§ **EXERCISE AIM**: Reproduce verbatim the lines of the material below, starting at the line with "camera: 10 degrees right, 0 degrees up" and ending at the line with "(720, 220) = (907, 188): white truck -> none", both inclusive; skip the rest.

§ **SUPPLIED MATERIAL**:
****************
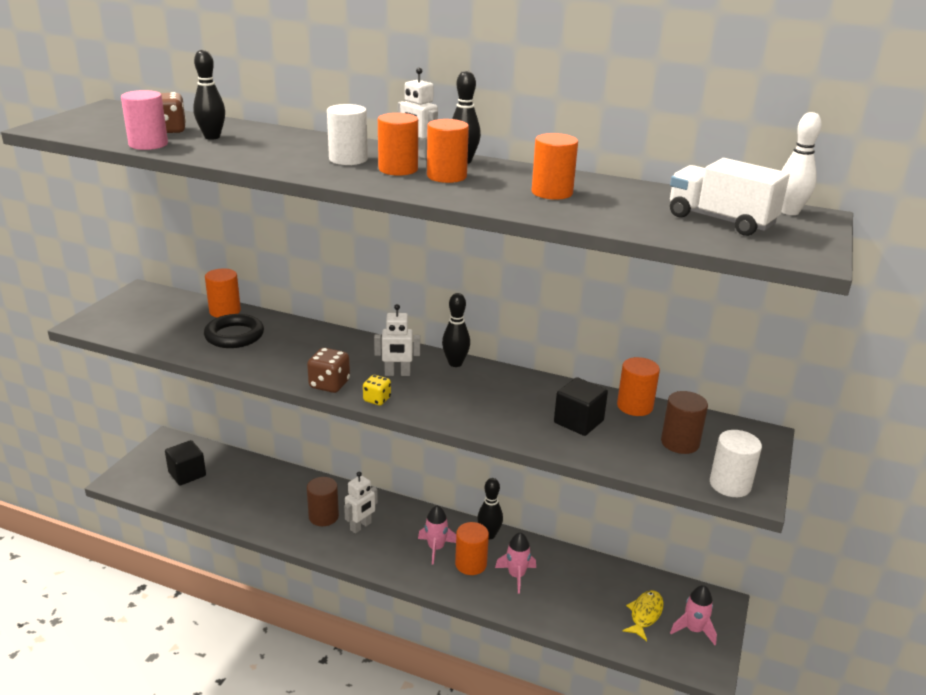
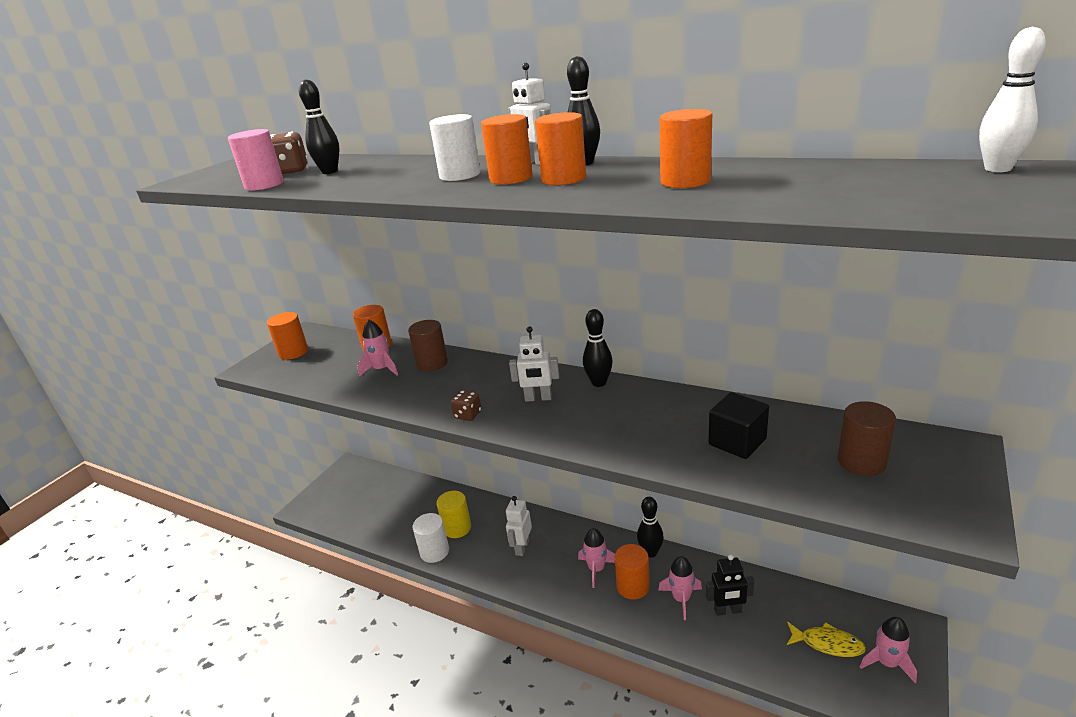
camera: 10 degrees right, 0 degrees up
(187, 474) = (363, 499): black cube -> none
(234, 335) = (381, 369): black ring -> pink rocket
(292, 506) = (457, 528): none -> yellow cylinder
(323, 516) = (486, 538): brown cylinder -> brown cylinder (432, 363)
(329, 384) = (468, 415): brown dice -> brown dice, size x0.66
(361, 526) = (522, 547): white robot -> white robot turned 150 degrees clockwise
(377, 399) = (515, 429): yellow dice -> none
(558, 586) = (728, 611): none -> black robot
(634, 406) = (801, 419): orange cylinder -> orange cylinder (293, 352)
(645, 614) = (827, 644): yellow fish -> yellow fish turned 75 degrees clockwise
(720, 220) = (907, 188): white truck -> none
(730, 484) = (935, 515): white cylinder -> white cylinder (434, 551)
****************
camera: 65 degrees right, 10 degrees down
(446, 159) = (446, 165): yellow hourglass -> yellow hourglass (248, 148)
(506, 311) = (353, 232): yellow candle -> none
****************
§ **WORKED SOLUTION**:
camera: 10 degrees right, 0 degrees up
(187, 474) = (363, 499): black cube -> none
(234, 335) = (381, 369): black ring -> pink rocket
(292, 506) = (457, 528): none -> yellow cylinder
(323, 516) = (486, 538): brown cylinder -> brown cylinder (432, 363)
(329, 384) = (468, 415): brown dice -> brown dice, size x0.66
(361, 526) = (522, 547): white robot -> white robot turned 150 degrees clockwise
(377, 399) = (515, 429): yellow dice -> none
(558, 586) = (728, 611): none -> black robot
(634, 406) = (801, 419): orange cylinder -> orange cylinder (293, 352)
(645, 614) = (827, 644): yellow fish -> yellow fish turned 75 degrees clockwise
(720, 220) = (907, 188): white truck -> none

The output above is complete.